- Dataset records:
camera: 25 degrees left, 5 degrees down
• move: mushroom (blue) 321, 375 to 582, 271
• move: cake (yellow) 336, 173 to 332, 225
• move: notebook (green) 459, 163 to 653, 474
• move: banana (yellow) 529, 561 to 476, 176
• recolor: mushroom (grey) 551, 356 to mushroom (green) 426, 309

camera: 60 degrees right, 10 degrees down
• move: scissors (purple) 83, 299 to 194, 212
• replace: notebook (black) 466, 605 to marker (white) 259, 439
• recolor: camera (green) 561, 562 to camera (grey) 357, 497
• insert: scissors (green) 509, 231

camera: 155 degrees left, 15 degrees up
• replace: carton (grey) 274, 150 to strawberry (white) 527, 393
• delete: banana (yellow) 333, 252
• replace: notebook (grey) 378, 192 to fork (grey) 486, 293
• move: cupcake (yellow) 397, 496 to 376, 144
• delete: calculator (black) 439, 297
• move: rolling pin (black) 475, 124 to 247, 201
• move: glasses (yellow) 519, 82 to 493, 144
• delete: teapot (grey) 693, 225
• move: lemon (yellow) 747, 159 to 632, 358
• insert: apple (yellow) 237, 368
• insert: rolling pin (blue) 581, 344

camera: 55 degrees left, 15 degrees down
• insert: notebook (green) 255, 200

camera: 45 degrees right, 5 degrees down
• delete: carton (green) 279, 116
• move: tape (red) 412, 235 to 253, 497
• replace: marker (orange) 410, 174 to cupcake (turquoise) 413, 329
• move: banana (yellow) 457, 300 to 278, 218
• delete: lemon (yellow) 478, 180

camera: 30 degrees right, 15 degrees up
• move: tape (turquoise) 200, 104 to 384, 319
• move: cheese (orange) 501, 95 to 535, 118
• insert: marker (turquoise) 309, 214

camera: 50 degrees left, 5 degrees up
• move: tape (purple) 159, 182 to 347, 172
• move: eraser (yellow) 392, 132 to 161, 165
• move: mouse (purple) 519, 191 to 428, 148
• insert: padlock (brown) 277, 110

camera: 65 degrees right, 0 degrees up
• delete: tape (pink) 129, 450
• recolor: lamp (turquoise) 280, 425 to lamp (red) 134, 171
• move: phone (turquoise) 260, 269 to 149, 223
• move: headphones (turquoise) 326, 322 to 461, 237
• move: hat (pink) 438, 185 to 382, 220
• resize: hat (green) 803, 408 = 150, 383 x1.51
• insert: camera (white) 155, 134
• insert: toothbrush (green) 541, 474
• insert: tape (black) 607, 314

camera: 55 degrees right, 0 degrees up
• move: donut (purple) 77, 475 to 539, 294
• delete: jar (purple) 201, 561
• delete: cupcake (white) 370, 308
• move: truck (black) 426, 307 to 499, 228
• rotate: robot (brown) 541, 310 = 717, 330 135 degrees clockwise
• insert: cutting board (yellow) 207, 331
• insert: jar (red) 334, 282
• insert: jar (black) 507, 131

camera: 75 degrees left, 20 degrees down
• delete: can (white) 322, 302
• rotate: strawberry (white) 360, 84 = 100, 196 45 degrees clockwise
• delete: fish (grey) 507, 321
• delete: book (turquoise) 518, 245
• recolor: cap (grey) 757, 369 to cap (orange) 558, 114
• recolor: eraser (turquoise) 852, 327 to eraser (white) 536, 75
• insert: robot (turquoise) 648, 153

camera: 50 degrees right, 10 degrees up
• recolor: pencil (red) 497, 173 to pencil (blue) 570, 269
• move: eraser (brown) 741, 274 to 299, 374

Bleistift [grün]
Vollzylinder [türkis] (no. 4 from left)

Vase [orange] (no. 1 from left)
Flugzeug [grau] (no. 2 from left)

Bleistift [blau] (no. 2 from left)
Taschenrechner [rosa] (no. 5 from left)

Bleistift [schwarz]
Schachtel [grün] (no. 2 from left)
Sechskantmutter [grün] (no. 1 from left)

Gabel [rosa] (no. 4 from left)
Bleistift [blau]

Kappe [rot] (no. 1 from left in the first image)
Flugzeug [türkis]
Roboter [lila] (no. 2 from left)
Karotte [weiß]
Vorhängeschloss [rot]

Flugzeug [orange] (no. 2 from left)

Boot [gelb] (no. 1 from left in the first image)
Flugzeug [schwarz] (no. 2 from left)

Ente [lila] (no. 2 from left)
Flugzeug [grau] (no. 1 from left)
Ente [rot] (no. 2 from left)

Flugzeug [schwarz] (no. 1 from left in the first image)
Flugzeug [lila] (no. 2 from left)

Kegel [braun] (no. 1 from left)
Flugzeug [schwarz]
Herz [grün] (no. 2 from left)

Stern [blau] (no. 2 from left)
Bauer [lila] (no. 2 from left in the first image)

- Exercise description: Write out the data again in full. Match it exactly.

- Result of this exercise:
camera: 25 degrees left, 5 degrees down
• move: mushroom (blue) 321, 375 to 582, 271
• move: cake (yellow) 336, 173 to 332, 225
• move: notebook (green) 459, 163 to 653, 474
• move: banana (yellow) 529, 561 to 476, 176
• recolor: mushroom (grey) 551, 356 to mushroom (green) 426, 309

camera: 60 degrees right, 10 degrees down
• move: scissors (purple) 83, 299 to 194, 212
• replace: notebook (black) 466, 605 to marker (white) 259, 439
• recolor: camera (green) 561, 562 to camera (grey) 357, 497
• insert: scissors (green) 509, 231

camera: 155 degrees left, 15 degrees up
• replace: carton (grey) 274, 150 to strawberry (white) 527, 393
• delete: banana (yellow) 333, 252
• replace: notebook (grey) 378, 192 to fork (grey) 486, 293
• move: cupcake (yellow) 397, 496 to 376, 144
• delete: calculator (black) 439, 297
• move: rolling pin (black) 475, 124 to 247, 201
• move: glasses (yellow) 519, 82 to 493, 144
• delete: teapot (grey) 693, 225
• move: lemon (yellow) 747, 159 to 632, 358
• insert: apple (yellow) 237, 368
• insert: rolling pin (blue) 581, 344

camera: 55 degrees left, 15 degrees down
• insert: notebook (green) 255, 200

camera: 45 degrees right, 5 degrees down
• delete: carton (green) 279, 116
• move: tape (red) 412, 235 to 253, 497
• replace: marker (orange) 410, 174 to cupcake (turquoise) 413, 329
• move: banana (yellow) 457, 300 to 278, 218
• delete: lemon (yellow) 478, 180

camera: 30 degrees right, 15 degrees up
• move: tape (turquoise) 200, 104 to 384, 319
• move: cheese (orange) 501, 95 to 535, 118
• insert: marker (turquoise) 309, 214

camera: 50 degrees left, 5 degrees up
• move: tape (purple) 159, 182 to 347, 172
• move: eraser (yellow) 392, 132 to 161, 165
• move: mouse (purple) 519, 191 to 428, 148
• insert: padlock (brown) 277, 110

camera: 65 degrees right, 0 degrees up
• delete: tape (pink) 129, 450
• recolor: lamp (turquoise) 280, 425 to lamp (red) 134, 171
• move: phone (turquoise) 260, 269 to 149, 223
• move: headphones (turquoise) 326, 322 to 461, 237
• move: hat (pink) 438, 185 to 382, 220
• resize: hat (green) 803, 408 = 150, 383 x1.51
• insert: camera (white) 155, 134
• insert: toothbrush (green) 541, 474
• insert: tape (black) 607, 314

camera: 55 degrees right, 0 degrees up
• move: donut (purple) 77, 475 to 539, 294
• delete: jar (purple) 201, 561
• delete: cupcake (white) 370, 308
• move: truck (black) 426, 307 to 499, 228
• rotate: robot (brown) 541, 310 = 717, 330 135 degrees clockwise
• insert: cutting board (yellow) 207, 331
• insert: jar (red) 334, 282
• insert: jar (black) 507, 131

camera: 75 degrees left, 20 degrees down
• delete: can (white) 322, 302
• rotate: strawberry (white) 360, 84 = 100, 196 45 degrees clockwise
• delete: fish (grey) 507, 321
• delete: book (turquoise) 518, 245
• recolor: cap (grey) 757, 369 to cap (orange) 558, 114
• recolor: eraser (turquoise) 852, 327 to eraser (white) 536, 75
• insert: robot (turquoise) 648, 153

camera: 50 degrees right, 10 degrees up
• recolor: pencil (red) 497, 173 to pencil (blue) 570, 269
• move: eraser (brown) 741, 274 to 299, 374

Bleistift [grün]
Vollzylinder [türkis] (no. 4 from left)

Vase [orange] (no. 1 from left)
Flugzeug [grau] (no. 2 from left)

Bleistift [blau] (no. 2 from left)
Taschenrechner [rosa] (no. 5 from left)

Bleistift [schwarz]
Schachtel [grün] (no. 2 from left)
Sechskantmutter [grün] (no. 1 from left)

Gabel [rosa] (no. 4 from left)
Bleistift [blau]

Kappe [rot] (no. 1 from left in the first image)
Flugzeug [türkis]
Roboter [lila] (no. 2 from left)
Karotte [weiß]
Vorhängeschloss [rot]

Flugzeug [orange] (no. 2 from left)

Boot [gelb] (no. 1 from left in the first image)
Flugzeug [schwarz] (no. 2 from left)

Ente [lila] (no. 2 from left)
Flugzeug [grau] (no. 1 from left)
Ente [rot] (no. 2 from left)

Flugzeug [schwarz] (no. 1 from left in the first image)
Flugzeug [lila] (no. 2 from left)

Kegel [braun] (no. 1 from left)
Flugzeug [schwarz]
Herz [grün] (no. 2 from left)

Stern [blau] (no. 2 from left)
Bauer [lila] (no. 2 from left in the first image)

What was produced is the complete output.